Scene images with change listings
___

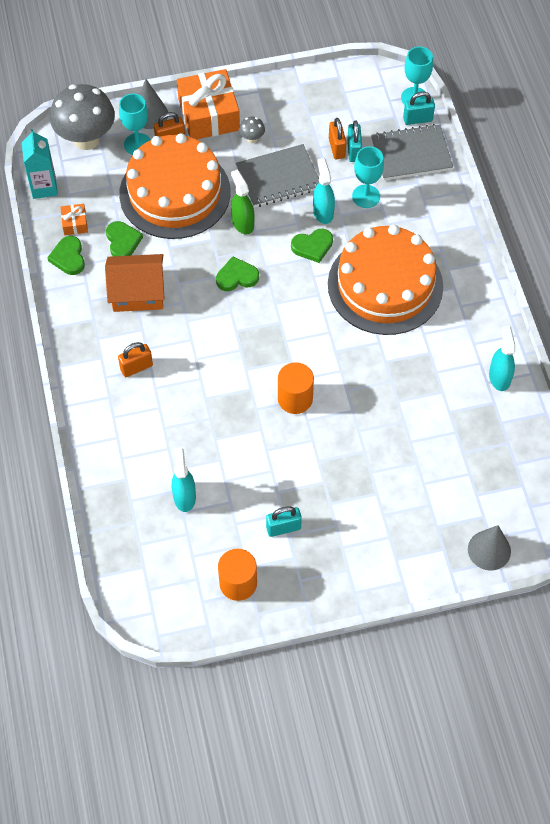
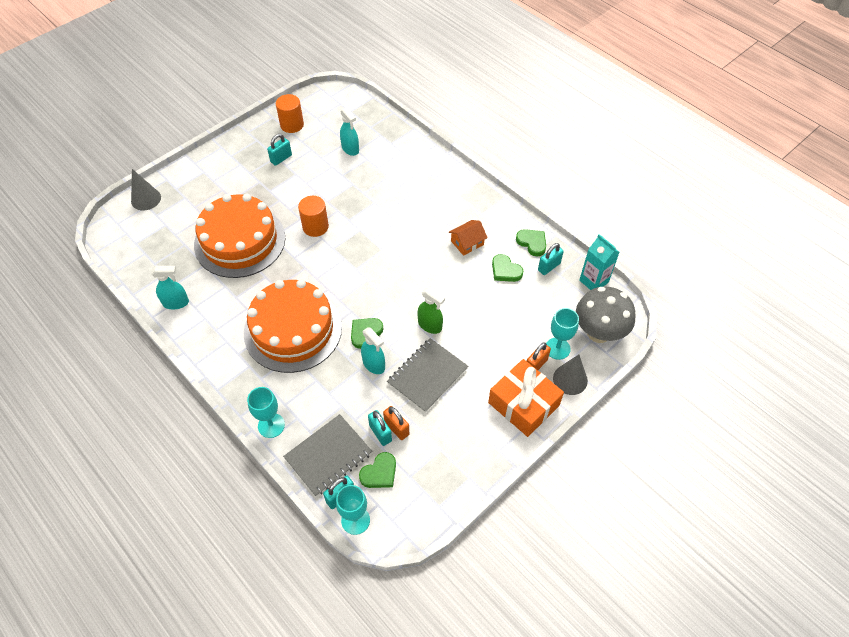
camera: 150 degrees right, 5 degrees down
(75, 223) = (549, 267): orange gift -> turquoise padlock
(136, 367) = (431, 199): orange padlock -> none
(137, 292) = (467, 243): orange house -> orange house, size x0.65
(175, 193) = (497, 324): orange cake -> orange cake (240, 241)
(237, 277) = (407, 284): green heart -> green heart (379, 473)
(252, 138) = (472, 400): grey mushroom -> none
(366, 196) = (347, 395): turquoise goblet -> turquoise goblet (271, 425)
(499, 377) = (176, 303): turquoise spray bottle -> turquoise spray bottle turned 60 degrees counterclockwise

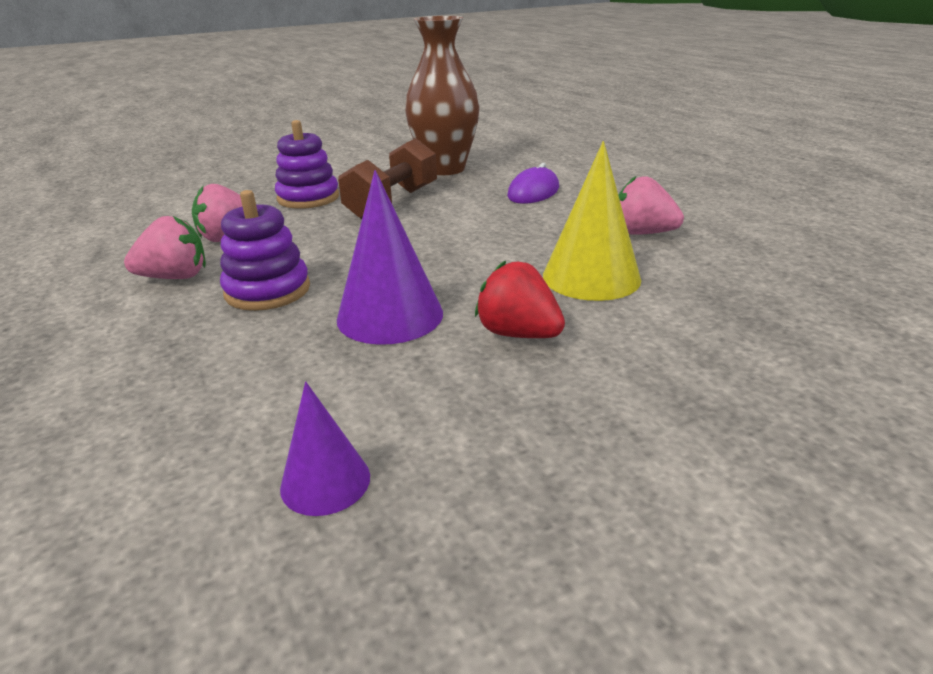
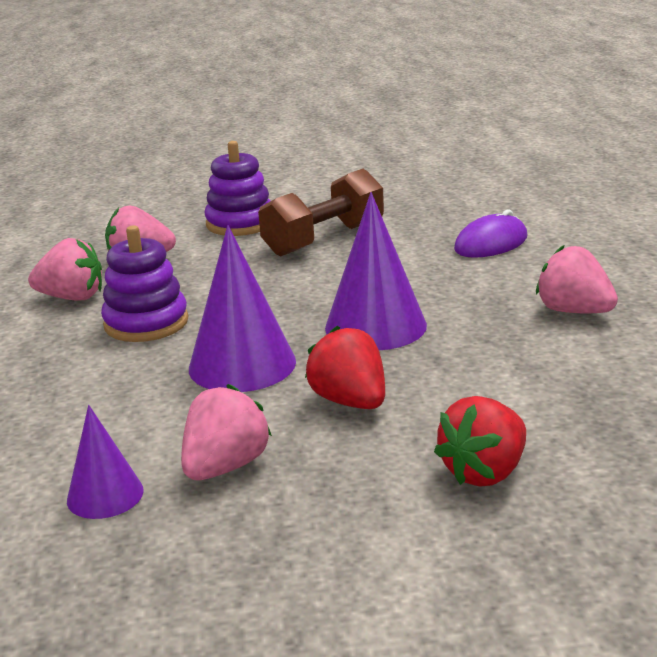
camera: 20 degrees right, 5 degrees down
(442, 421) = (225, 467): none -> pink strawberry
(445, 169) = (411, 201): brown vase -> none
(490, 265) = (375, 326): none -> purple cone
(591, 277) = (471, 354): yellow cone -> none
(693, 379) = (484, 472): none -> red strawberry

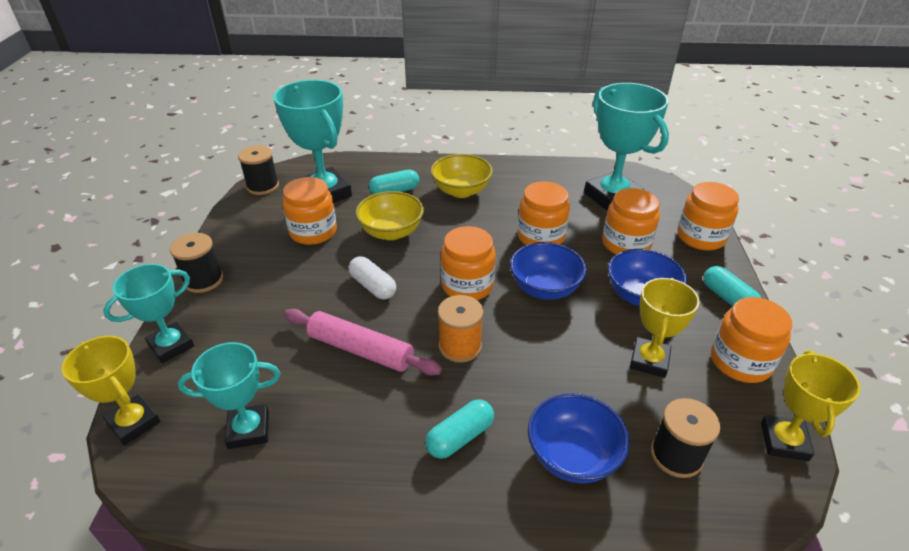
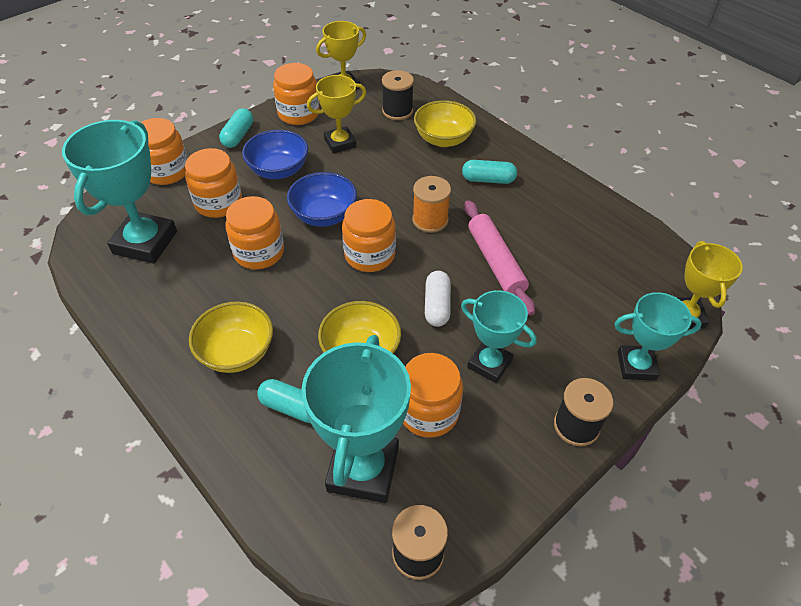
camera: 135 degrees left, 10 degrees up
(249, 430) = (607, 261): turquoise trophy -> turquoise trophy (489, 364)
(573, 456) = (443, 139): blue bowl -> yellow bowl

___

Only what runs from the line containing "(175, 193) = (497, 324): orange" through the end of the entries above should be extracted, exactly and without pictures.

→ Solution to this problem:
(175, 193) = (497, 324): orange cake -> orange cake (240, 241)
(237, 277) = (407, 284): green heart -> green heart (379, 473)
(252, 138) = (472, 400): grey mushroom -> none
(366, 196) = (347, 395): turquoise goblet -> turquoise goblet (271, 425)
(499, 377) = (176, 303): turquoise spray bottle -> turquoise spray bottle turned 60 degrees counterclockwise

camera: 20 degrees right, 5 degrees down
(442, 421) = (225, 467): none -> pink strawberry
(445, 169) = (411, 201): brown vase -> none
(490, 265) = (375, 326): none -> purple cone
(591, 277) = (471, 354): yellow cone -> none
(693, 379) = (484, 472): none -> red strawberry

camera: 135 degrees left, 10 degrees up
(249, 430) = (607, 261): turquoise trophy -> turquoise trophy (489, 364)
(573, 456) = (443, 139): blue bowl -> yellow bowl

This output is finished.